TASK TO CARRY OUT ::
Among the lines below, a stretch begins at the one with "camera: 35 degrees left, 10 degrees up" and ends at the one with "swapped: pomme (jaune)". Repeat that stretch exactly, ends included.

INFORMATION GIVEN ::

===============

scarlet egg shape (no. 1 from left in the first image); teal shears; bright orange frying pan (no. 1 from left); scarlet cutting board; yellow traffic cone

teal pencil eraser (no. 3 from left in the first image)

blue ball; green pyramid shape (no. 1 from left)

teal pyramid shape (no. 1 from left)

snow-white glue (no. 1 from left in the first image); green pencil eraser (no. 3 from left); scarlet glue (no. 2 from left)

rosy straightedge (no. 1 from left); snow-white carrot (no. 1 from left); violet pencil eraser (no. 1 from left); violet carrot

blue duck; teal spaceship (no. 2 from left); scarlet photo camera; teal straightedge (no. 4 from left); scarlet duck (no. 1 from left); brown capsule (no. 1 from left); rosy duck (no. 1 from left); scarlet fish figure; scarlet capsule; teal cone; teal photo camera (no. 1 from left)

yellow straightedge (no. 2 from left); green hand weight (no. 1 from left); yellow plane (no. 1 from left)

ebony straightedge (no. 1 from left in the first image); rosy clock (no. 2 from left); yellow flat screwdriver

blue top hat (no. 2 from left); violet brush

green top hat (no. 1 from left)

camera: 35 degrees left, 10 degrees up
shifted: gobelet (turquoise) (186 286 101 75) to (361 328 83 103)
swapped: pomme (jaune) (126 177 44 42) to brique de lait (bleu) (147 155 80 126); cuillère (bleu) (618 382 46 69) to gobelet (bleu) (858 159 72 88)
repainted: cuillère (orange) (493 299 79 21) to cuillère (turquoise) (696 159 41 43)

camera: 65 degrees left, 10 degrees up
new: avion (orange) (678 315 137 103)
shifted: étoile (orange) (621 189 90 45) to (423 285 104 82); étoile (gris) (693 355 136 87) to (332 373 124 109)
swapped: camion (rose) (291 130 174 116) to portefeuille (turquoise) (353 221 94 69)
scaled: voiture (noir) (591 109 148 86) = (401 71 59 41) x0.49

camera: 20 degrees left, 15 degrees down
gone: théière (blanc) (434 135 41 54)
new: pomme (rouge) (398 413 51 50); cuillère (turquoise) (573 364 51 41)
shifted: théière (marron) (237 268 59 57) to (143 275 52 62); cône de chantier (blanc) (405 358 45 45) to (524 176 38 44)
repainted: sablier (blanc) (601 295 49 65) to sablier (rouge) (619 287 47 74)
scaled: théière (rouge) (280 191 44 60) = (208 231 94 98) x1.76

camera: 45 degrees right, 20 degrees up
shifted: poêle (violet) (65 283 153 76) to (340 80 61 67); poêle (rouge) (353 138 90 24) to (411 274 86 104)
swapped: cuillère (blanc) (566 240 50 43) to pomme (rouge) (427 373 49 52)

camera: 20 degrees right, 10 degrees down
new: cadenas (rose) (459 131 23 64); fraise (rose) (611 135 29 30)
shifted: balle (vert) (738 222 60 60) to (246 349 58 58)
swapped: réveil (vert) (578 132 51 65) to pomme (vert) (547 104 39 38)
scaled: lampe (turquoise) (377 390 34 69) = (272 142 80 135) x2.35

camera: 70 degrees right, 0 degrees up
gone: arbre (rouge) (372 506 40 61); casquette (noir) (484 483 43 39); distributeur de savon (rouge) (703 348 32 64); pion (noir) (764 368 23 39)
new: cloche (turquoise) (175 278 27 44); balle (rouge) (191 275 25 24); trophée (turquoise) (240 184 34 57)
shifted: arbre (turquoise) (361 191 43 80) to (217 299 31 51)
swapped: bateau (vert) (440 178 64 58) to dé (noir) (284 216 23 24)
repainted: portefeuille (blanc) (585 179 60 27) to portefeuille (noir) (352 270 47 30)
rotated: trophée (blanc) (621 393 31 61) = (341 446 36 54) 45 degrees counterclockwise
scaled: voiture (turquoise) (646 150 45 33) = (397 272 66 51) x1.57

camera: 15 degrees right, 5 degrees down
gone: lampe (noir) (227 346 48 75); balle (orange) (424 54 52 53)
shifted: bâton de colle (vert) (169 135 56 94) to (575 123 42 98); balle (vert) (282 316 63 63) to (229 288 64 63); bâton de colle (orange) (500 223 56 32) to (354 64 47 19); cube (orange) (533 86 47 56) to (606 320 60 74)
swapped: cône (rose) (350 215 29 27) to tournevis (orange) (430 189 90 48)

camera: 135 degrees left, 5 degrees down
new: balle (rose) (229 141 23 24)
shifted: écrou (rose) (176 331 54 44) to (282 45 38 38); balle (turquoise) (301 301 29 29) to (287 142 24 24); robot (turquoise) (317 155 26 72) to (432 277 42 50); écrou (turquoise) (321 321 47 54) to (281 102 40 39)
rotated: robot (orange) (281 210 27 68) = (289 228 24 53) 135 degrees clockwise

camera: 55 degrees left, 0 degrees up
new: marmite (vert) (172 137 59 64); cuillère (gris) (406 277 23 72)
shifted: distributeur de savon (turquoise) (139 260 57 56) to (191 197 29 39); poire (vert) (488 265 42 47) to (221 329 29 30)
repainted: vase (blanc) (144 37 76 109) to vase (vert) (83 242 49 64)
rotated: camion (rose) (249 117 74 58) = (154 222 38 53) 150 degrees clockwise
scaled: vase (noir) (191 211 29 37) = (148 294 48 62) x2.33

===============

WRITTEN SOLUTION ::
camera: 35 degrees left, 10 degrees up
shifted: gobelet (turquoise) (186 286 101 75) to (361 328 83 103)
swapped: pomme (jaune) (126 177 44 42) to brique de lait (bleu) (147 155 80 126); cuillère (bleu) (618 382 46 69) to gobelet (bleu) (858 159 72 88)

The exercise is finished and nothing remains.